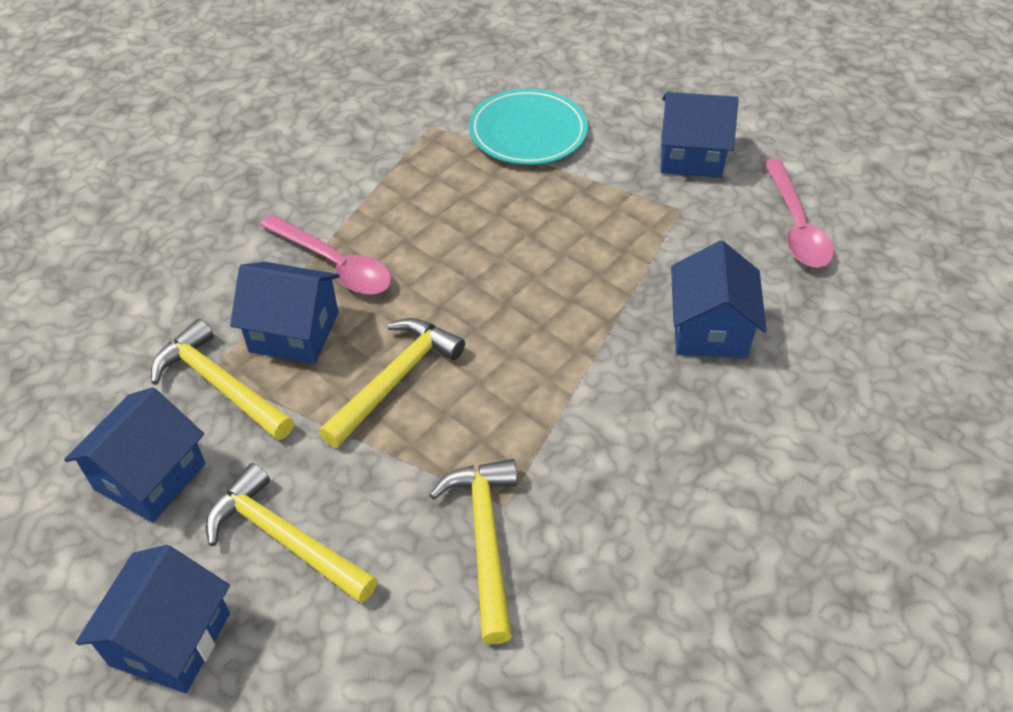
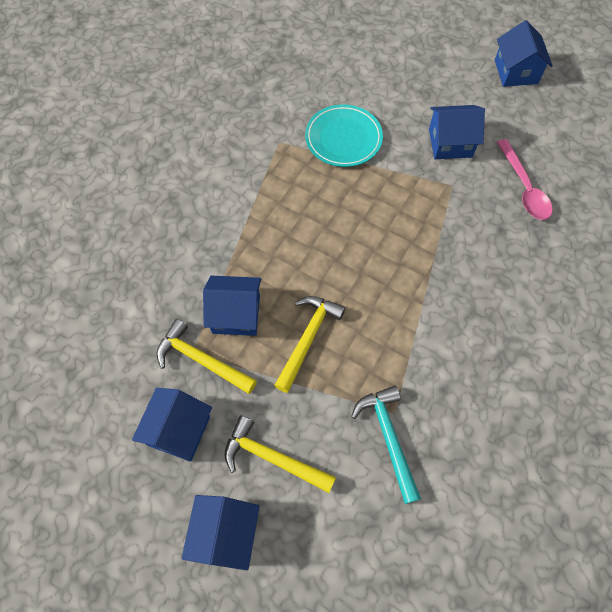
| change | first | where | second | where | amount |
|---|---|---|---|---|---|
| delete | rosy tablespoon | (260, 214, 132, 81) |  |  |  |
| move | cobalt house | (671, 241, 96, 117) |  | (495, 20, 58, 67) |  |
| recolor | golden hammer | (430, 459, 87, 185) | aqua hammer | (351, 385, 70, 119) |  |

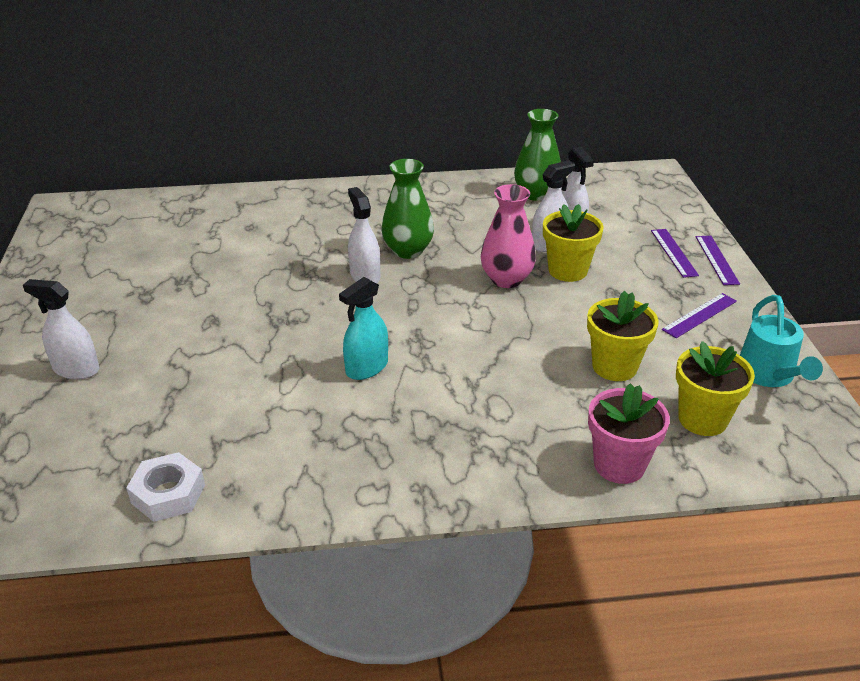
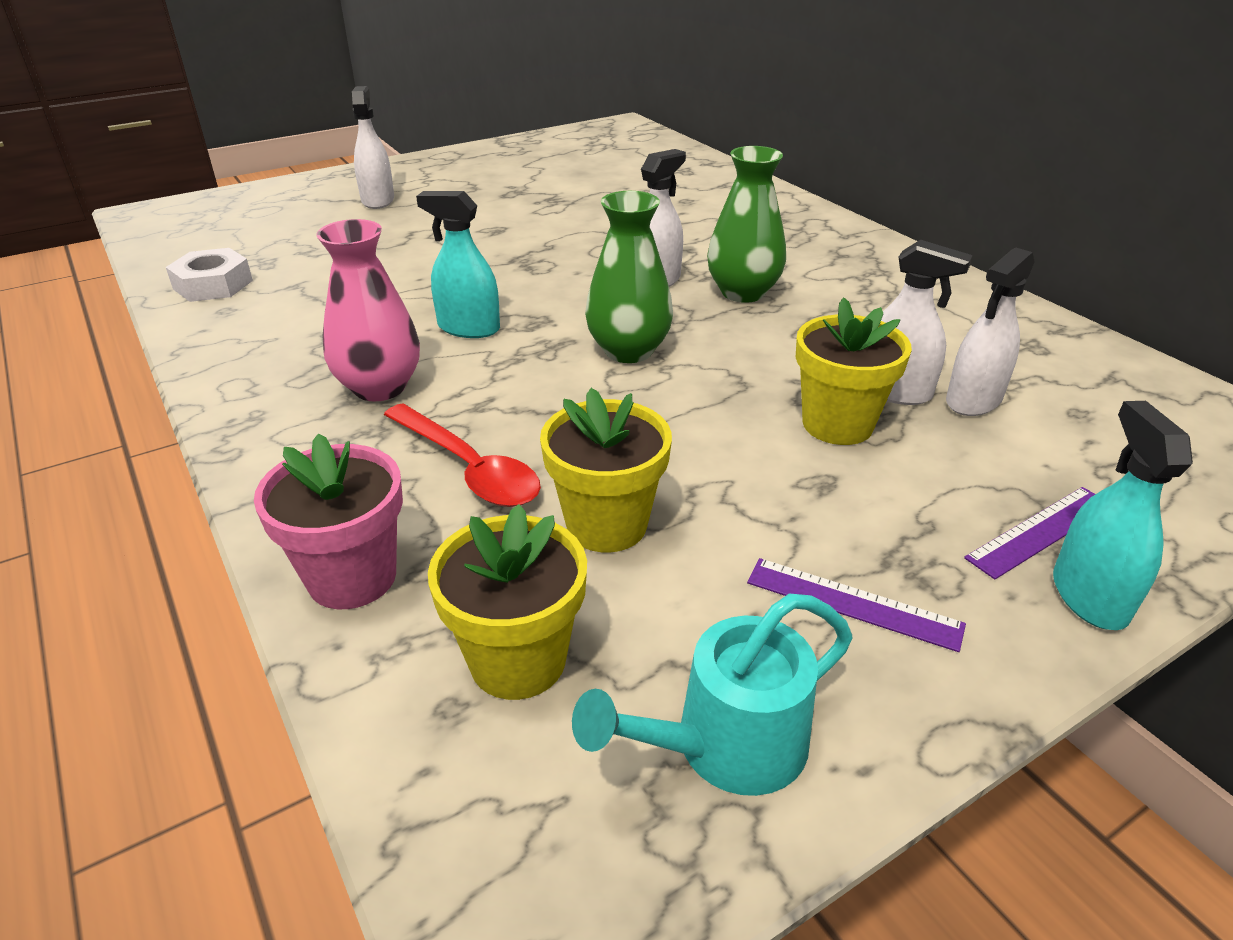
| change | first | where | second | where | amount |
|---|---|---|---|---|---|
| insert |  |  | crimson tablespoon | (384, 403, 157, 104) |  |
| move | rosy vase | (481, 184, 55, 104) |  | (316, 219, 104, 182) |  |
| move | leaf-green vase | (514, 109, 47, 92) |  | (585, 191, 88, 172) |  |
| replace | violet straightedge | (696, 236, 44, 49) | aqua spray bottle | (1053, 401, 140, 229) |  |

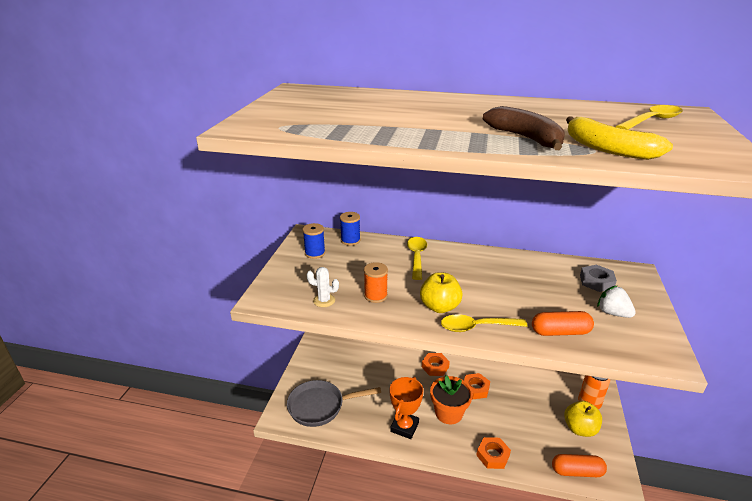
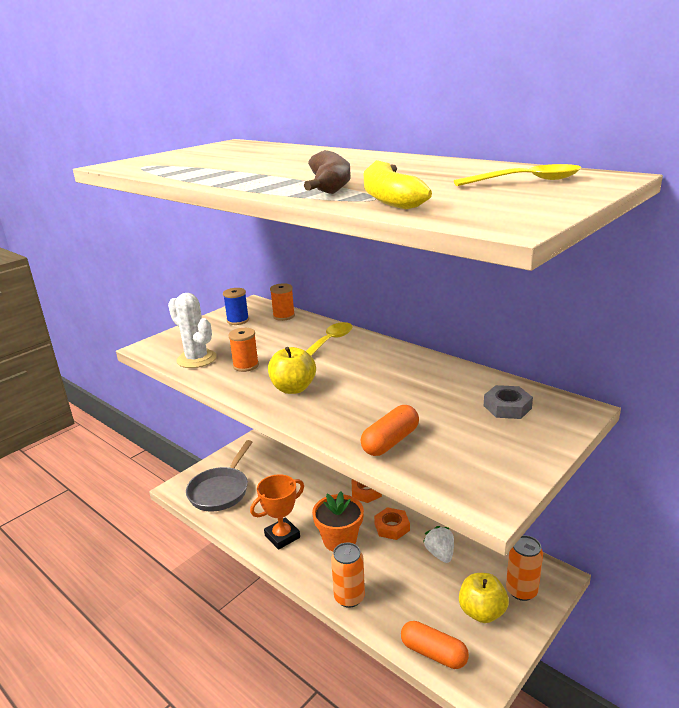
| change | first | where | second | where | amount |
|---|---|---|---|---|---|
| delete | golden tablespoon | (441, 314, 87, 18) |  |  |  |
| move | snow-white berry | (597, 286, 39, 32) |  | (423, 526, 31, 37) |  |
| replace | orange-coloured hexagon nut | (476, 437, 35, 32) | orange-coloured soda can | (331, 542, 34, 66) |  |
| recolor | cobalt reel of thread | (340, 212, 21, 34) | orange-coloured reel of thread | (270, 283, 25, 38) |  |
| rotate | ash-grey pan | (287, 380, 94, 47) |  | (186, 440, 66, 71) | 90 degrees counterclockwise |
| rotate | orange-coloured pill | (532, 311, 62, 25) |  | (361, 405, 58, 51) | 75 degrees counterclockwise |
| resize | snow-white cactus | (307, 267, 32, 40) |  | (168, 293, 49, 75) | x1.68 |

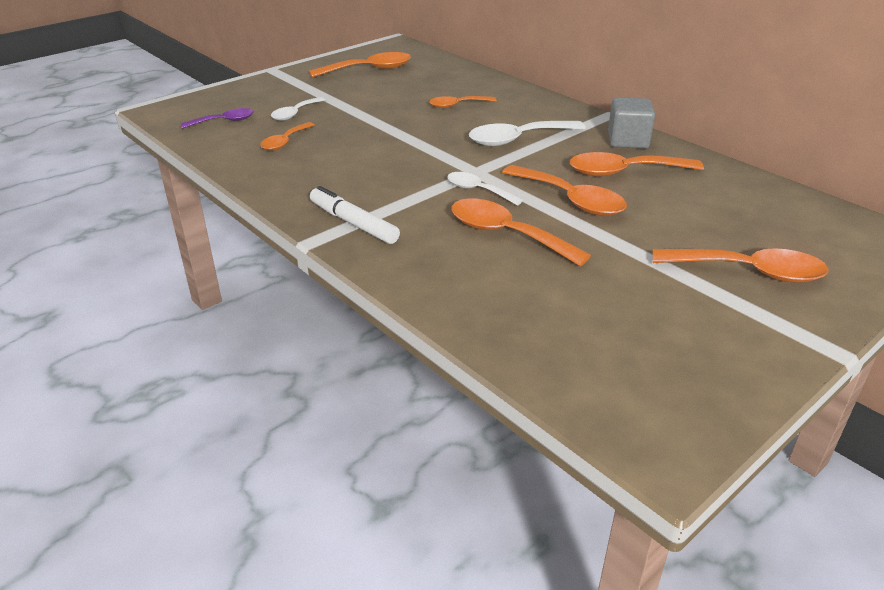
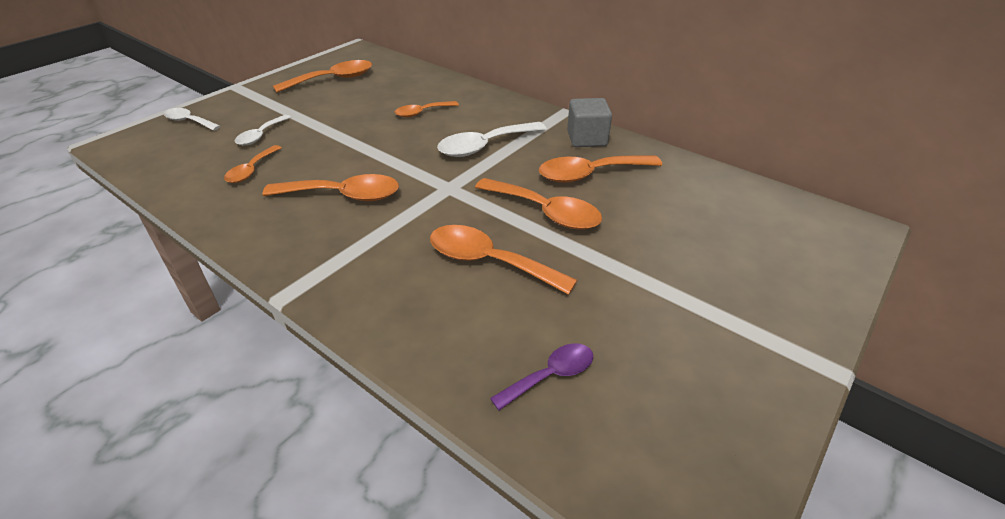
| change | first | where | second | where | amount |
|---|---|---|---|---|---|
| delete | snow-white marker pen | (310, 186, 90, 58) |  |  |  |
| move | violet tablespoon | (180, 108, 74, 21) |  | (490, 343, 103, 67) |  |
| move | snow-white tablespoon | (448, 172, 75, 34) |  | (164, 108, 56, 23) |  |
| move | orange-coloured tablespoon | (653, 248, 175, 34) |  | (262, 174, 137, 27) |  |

::::::::

> Task goal
Set down the records exactly, without the pictures.

> Result of the task
| change | first | where | second | where | amount |
|---|---|---|---|---|---|
| delete | rosy tablespoon | (260, 214, 132, 81) |  |  |  |
| move | cobalt house | (671, 241, 96, 117) |  | (495, 20, 58, 67) |  |
| recolor | golden hammer | (430, 459, 87, 185) | aqua hammer | (351, 385, 70, 119) |  |

| change | first | where | second | where | amount |
|---|---|---|---|---|---|
| insert |  |  | crimson tablespoon | (384, 403, 157, 104) |  |
| move | rosy vase | (481, 184, 55, 104) |  | (316, 219, 104, 182) |  |
| move | leaf-green vase | (514, 109, 47, 92) |  | (585, 191, 88, 172) |  |
| replace | violet straightedge | (696, 236, 44, 49) | aqua spray bottle | (1053, 401, 140, 229) |  |

| change | first | where | second | where | amount |
|---|---|---|---|---|---|
| delete | golden tablespoon | (441, 314, 87, 18) |  |  |  |
| move | snow-white berry | (597, 286, 39, 32) |  | (423, 526, 31, 37) |  |
| replace | orange-coloured hexagon nut | (476, 437, 35, 32) | orange-coloured soda can | (331, 542, 34, 66) |  |
| recolor | cobalt reel of thread | (340, 212, 21, 34) | orange-coloured reel of thread | (270, 283, 25, 38) |  |
| rotate | ash-grey pan | (287, 380, 94, 47) |  | (186, 440, 66, 71) | 90 degrees counterclockwise |
| rotate | orange-coloured pill | (532, 311, 62, 25) |  | (361, 405, 58, 51) | 75 degrees counterclockwise |
| resize | snow-white cactus | (307, 267, 32, 40) |  | (168, 293, 49, 75) | x1.68 |

| change | first | where | second | where | amount |
|---|---|---|---|---|---|
| delete | snow-white marker pen | (310, 186, 90, 58) |  |  |  |
| move | violet tablespoon | (180, 108, 74, 21) |  | (490, 343, 103, 67) |  |
| move | snow-white tablespoon | (448, 172, 75, 34) |  | (164, 108, 56, 23) |  |
| move | orange-coloured tablespoon | (653, 248, 175, 34) |  | (262, 174, 137, 27) |  |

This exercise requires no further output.